PROBLEM
Report the count of lines in the records that contain "none", without any added text.
=== DATASET ENTRIES ===
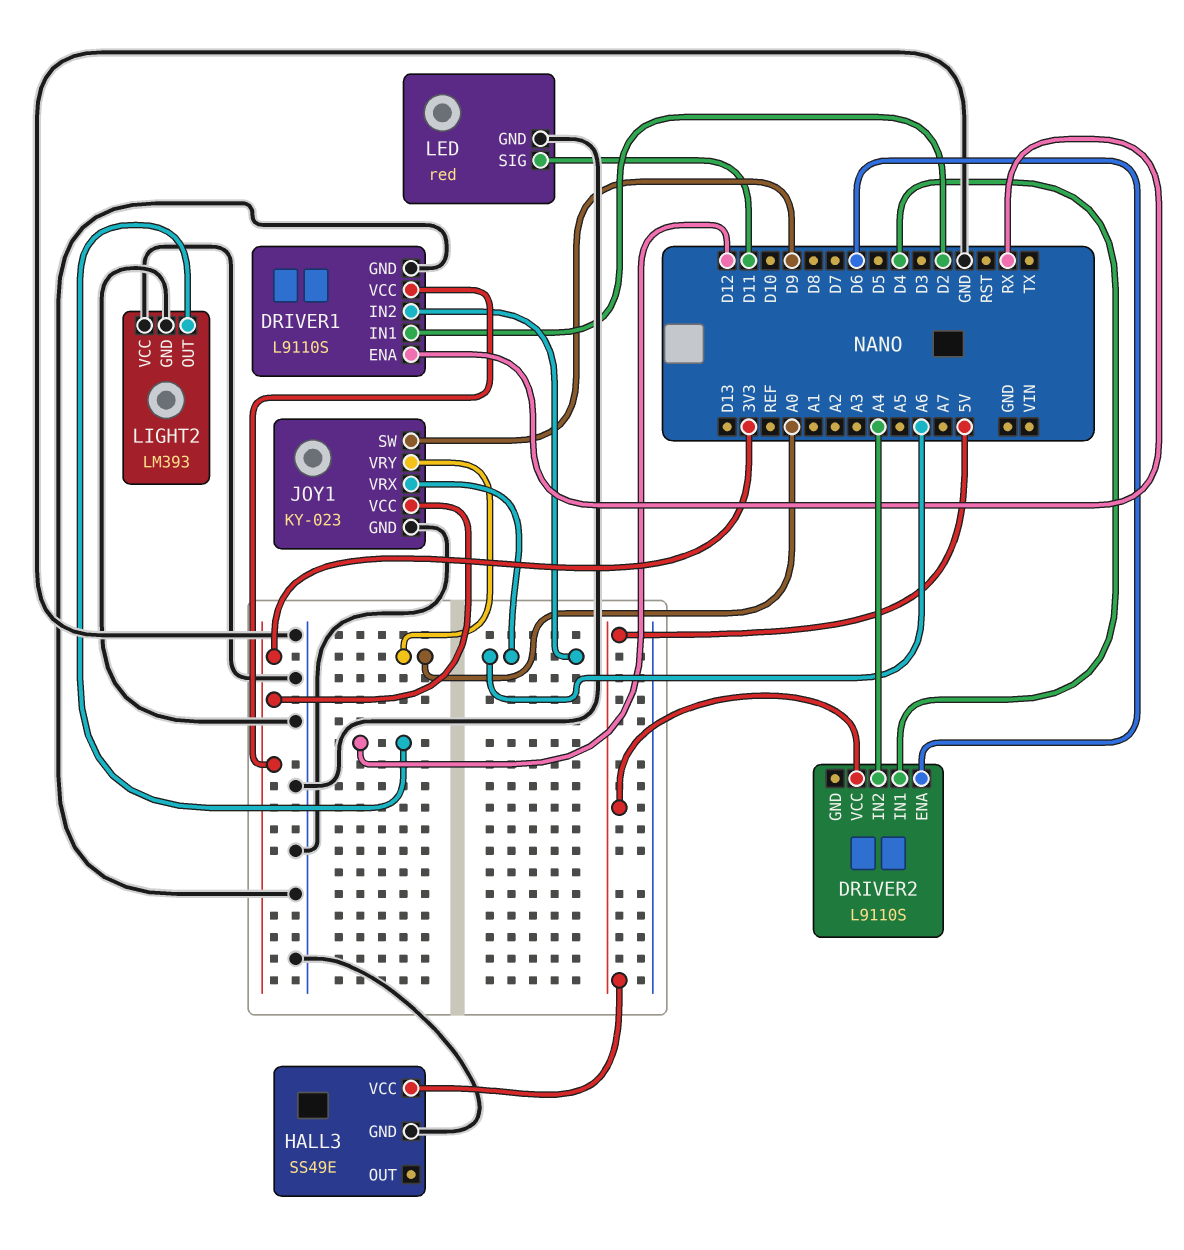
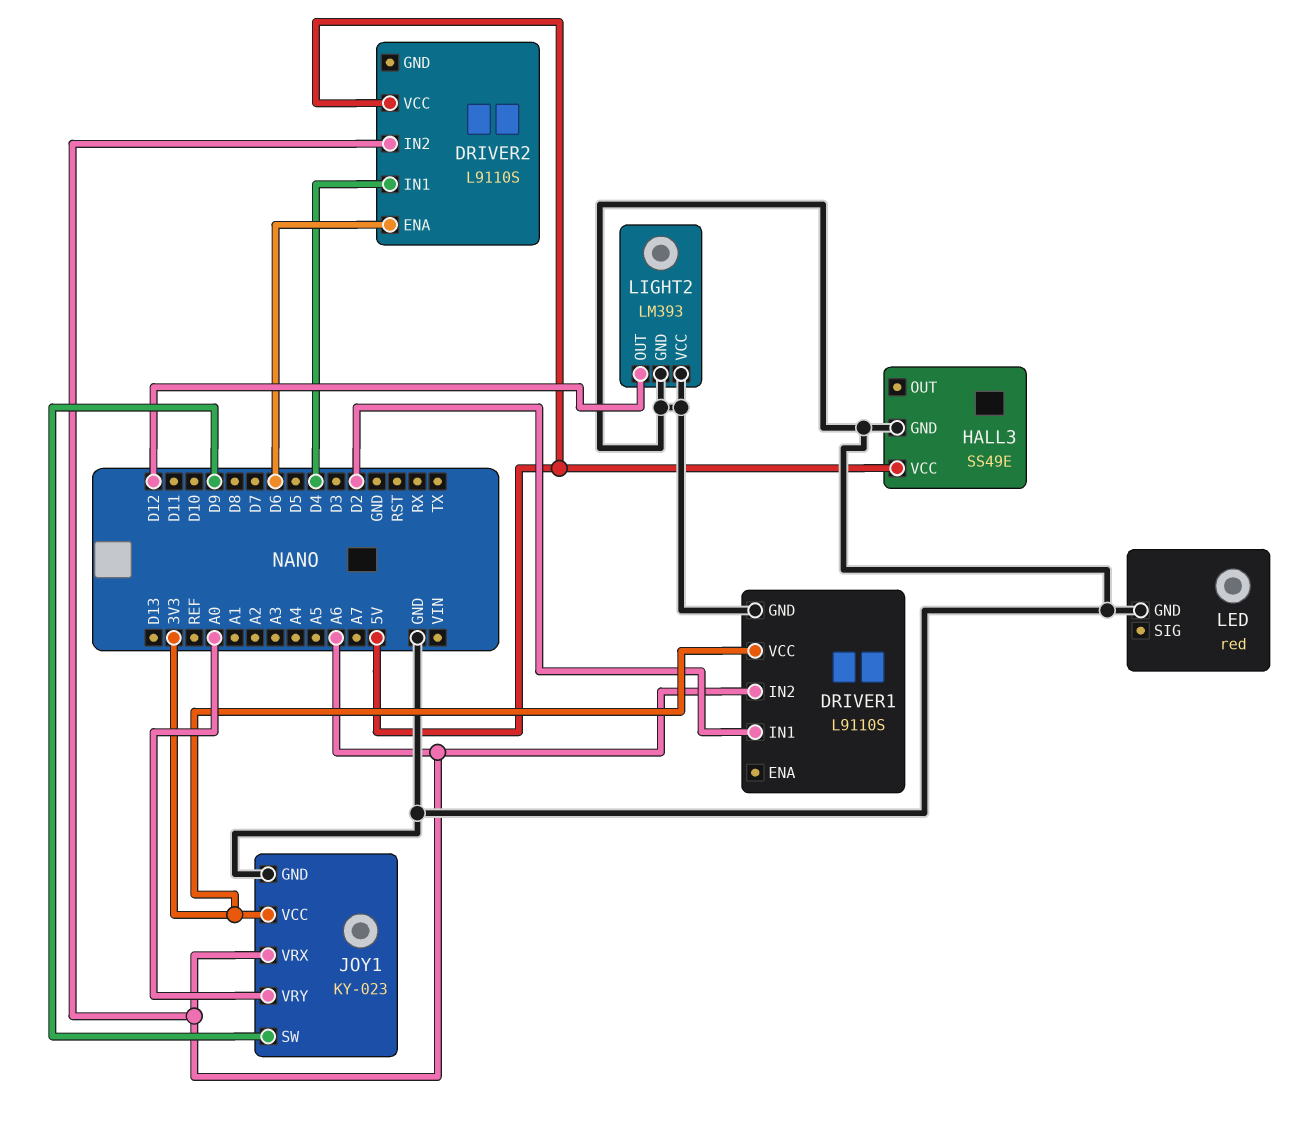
DRIVER1 pin ENA: RX -> none
DRIVER2 pin IN2: A4 -> A6
LED pin SIG: D11 -> none

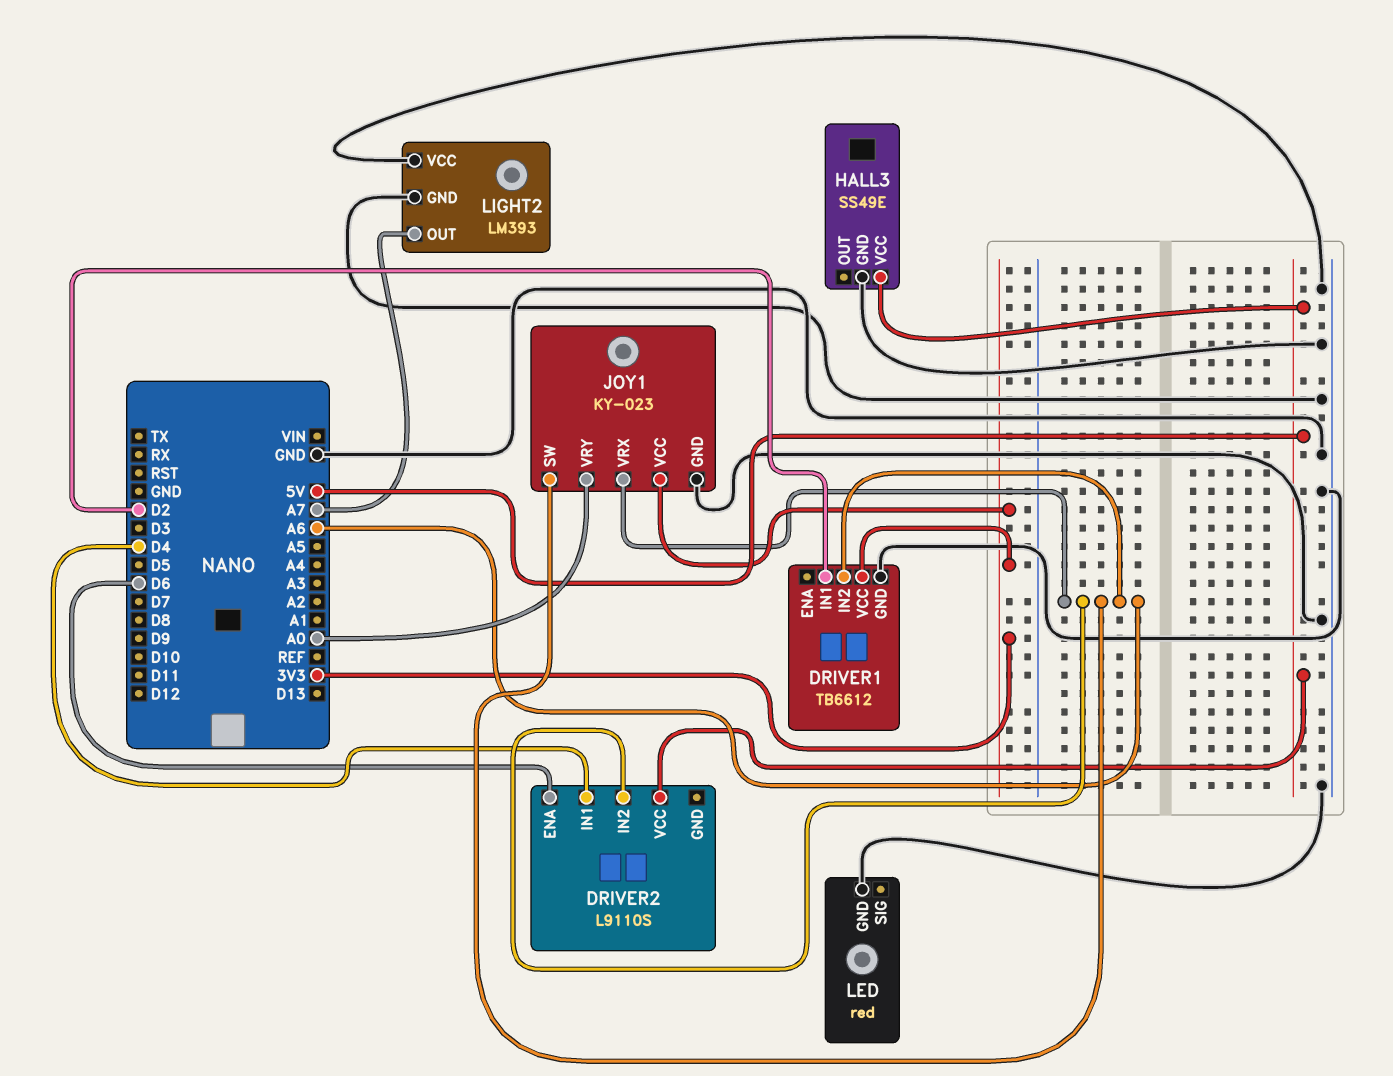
DRIVER1: L9110S -> TB6612
JOY1 pin SW: D9 -> A6
LIGHT2 pin OUT: D12 -> A7

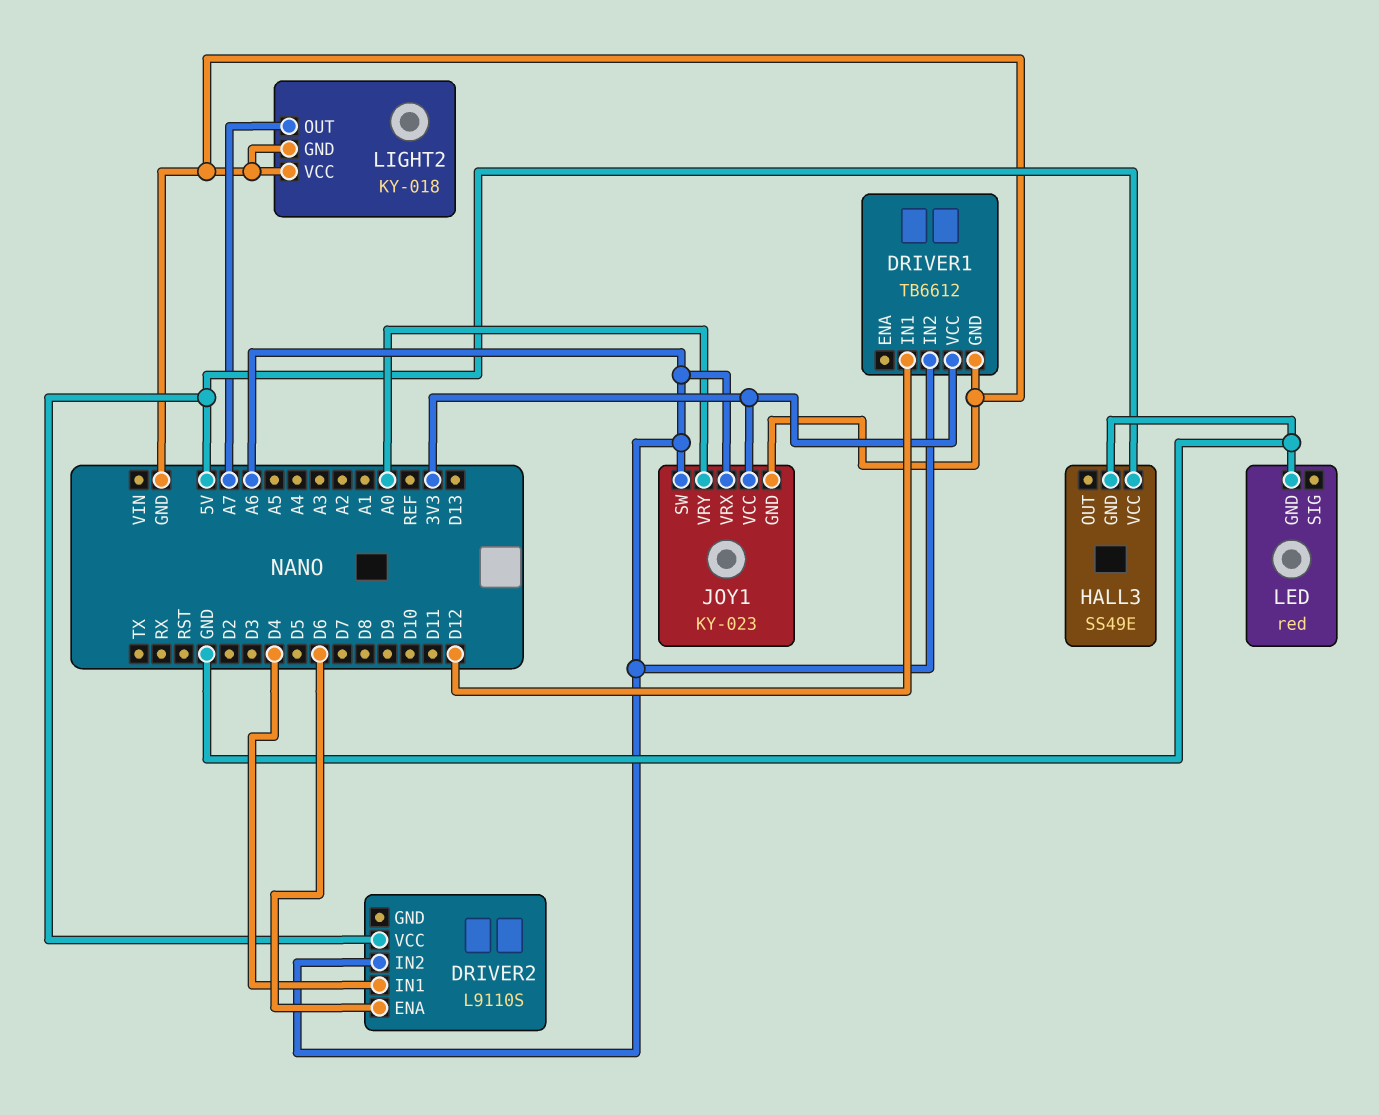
DRIVER1 pin IN1: D2 -> D12
LIGHT2: LM393 -> KY-018

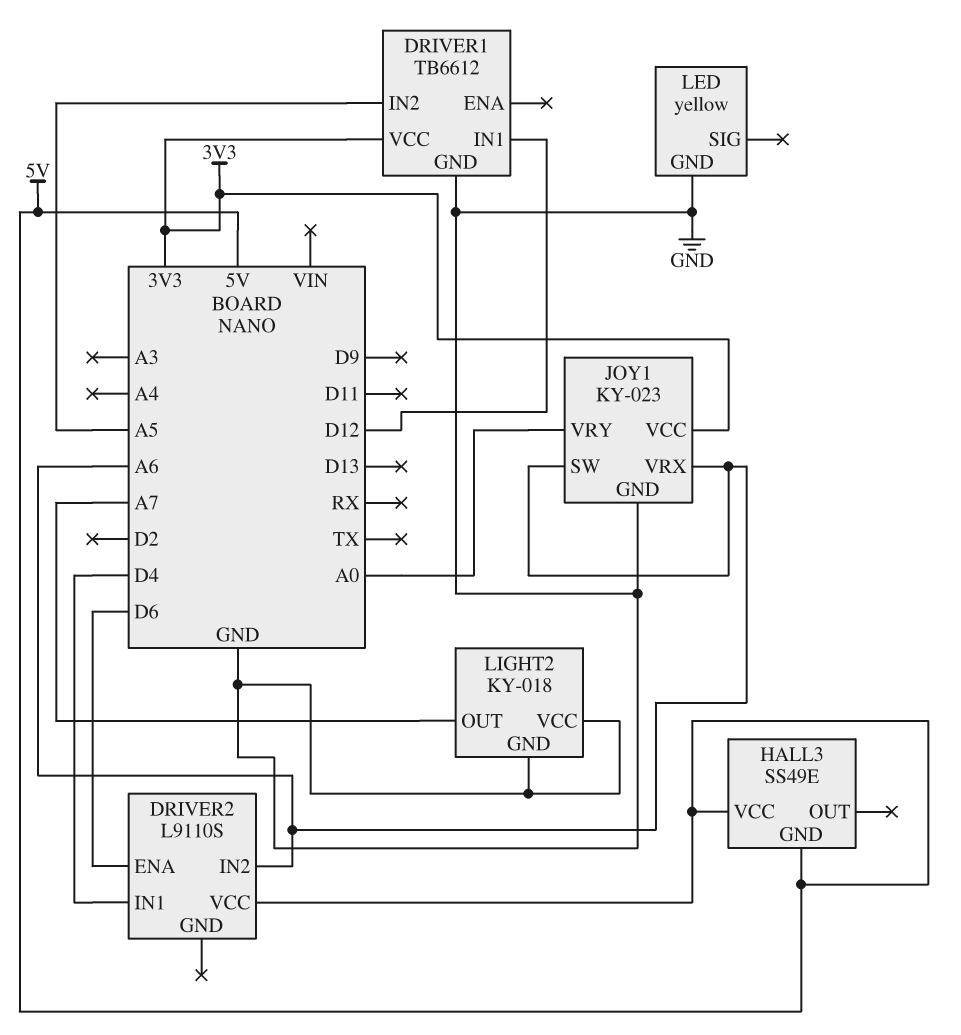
DRIVER1 pin IN2: A6 -> A5
HALL3 pin GND: GND -> 5V
LED: red -> yellow

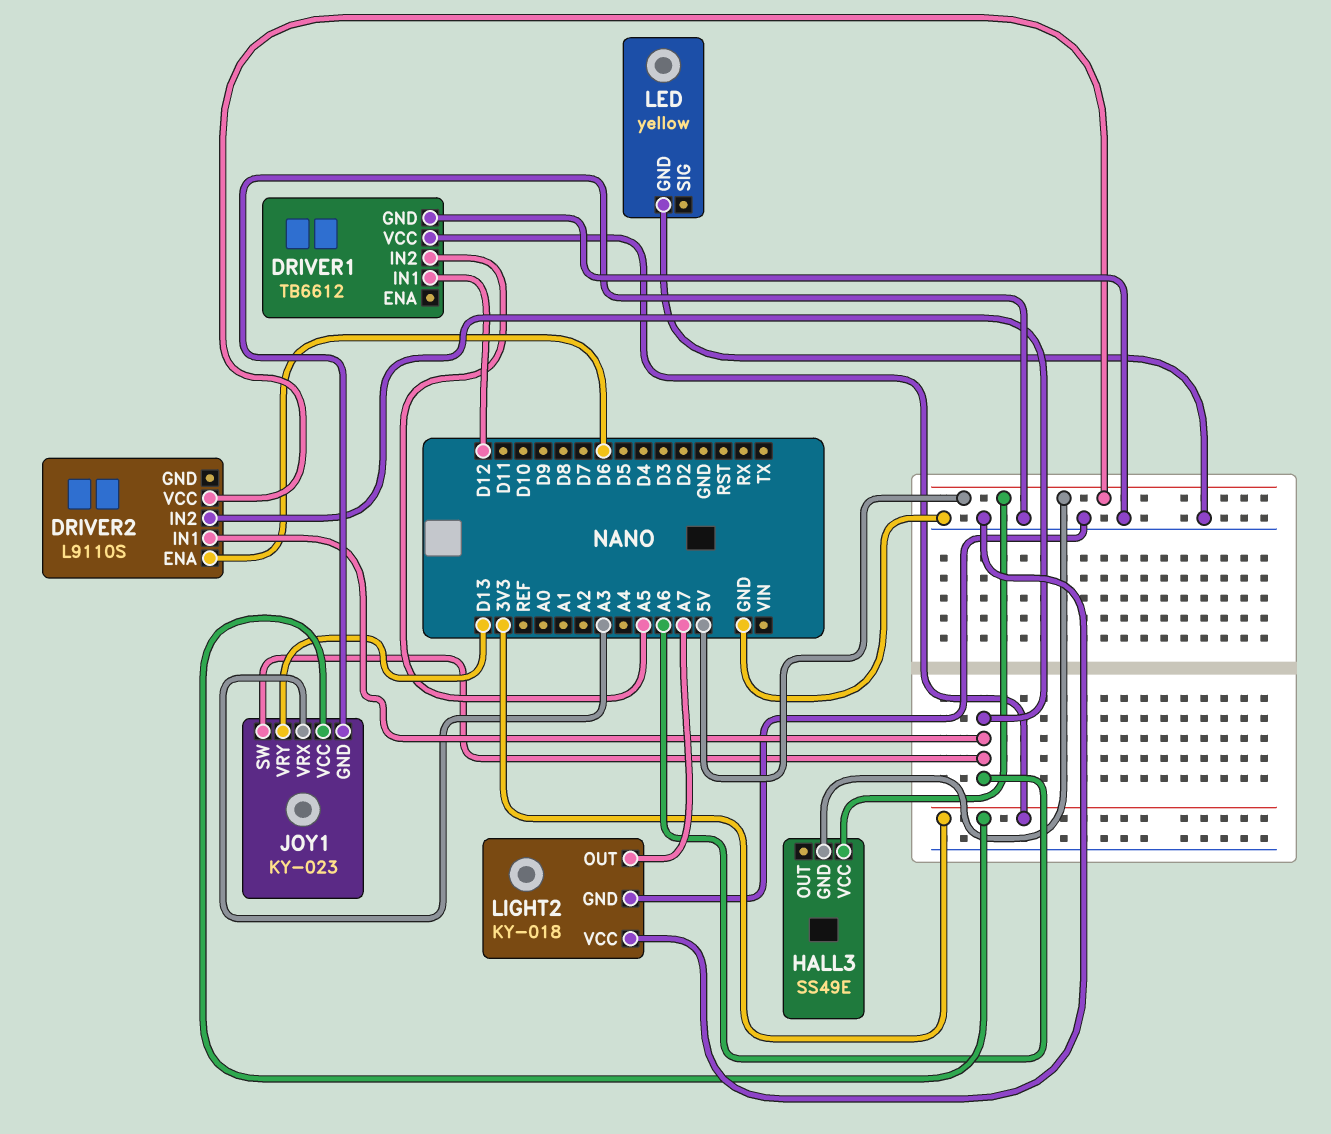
DRIVER2 pin IN1: D4 -> A6
JOY1 pin VRX: A6 -> A3
JOY1 pin VRY: A0 -> D13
===
WRITTEN RESPONSE
2